(Dataset items)
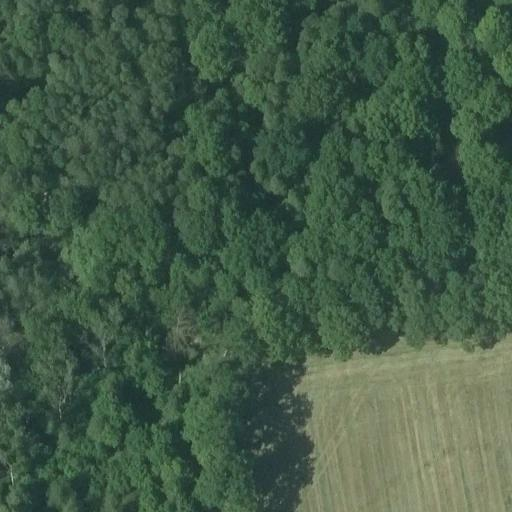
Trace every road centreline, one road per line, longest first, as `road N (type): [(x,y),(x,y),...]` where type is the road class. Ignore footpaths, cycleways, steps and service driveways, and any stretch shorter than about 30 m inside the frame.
road 1 (track): [(0,153),(199,349),(221,511)]
road 2 (track): [(199,349),(511,300)]
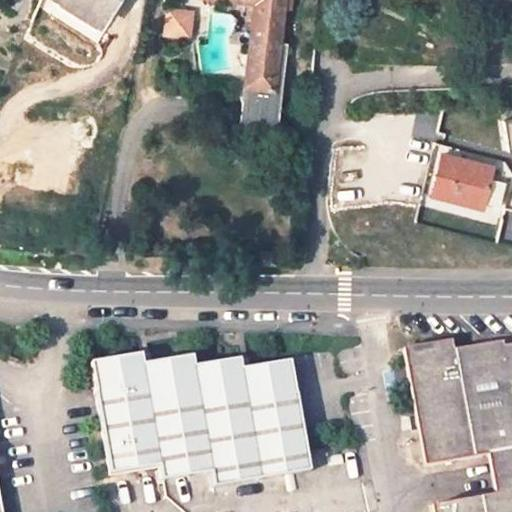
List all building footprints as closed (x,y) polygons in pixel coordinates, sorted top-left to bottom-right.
[(58,0),(98,24),(112,0),(58,0)] [(256,0),(263,1),(259,35),(247,34),(240,84),(236,114),(274,120),(286,34),(279,33),(283,3),(272,2),(272,0),(256,0)] [(259,35),(263,1),(256,0),(251,0),(247,34),(259,35)] [(182,33),(185,8),(165,6),(161,31),(182,33)] [(482,209),(493,171),(436,155),(425,194),(482,209)] [(272,250),(261,250),(260,260),(272,260),(272,250)] [(511,511),(511,346),(509,344),(497,346),(496,343),(448,352),(446,343),(395,353),(418,468),(487,455),(495,496),(425,510),(425,511),(511,511)] [(215,487),(308,471),(290,361),(239,369),(238,358),(188,367),(186,356),(136,364),(134,354),(87,362),(109,476),(158,467),(162,486),(213,475),(215,487)]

▶ **Problem statement**
Copy the text of every record above word for word, leaving out the pictures.

▶ **Problem solution**
Trace every road centreline, one road per line, longest first, as `road N (type): [(x,y),(x,y),...]` where type is the road class. Ignore footpaths, cycleways, steps and service driveways, and any stretch shorter than about 30 m inside the frame.
road 1 (track): [(0,153),(199,349),(221,511)]
road 2 (track): [(199,349),(511,300)]
List all building footprints as closed (x,y) polygons in pixel coordinates, sorted top-left to bottom-right.
[(58,0),(98,24),(112,0),(58,0)] [(256,0),(263,1),(259,35),(247,34),(240,84),(236,114),(274,120),(286,34),(279,33),(283,3),(272,2),(272,0),(256,0)] [(259,35),(263,1),(256,0),(251,0),(247,34),(259,35)] [(182,33),(185,8),(165,6),(161,31),(182,33)] [(482,209),(493,171),(436,155),(425,194),(482,209)] [(272,250),(261,250),(260,260),(272,260),(272,250)] [(511,511),(511,346),(509,344),(497,346),(496,343),(448,352),(446,343),(395,353),(418,468),(487,455),(495,496),(425,510),(425,511),(511,511)] [(215,487),(308,471),(290,361),(239,369),(238,358),(188,367),(186,356),(136,364),(134,354),(87,362),(109,476),(158,467),(162,486),(213,475),(215,487)]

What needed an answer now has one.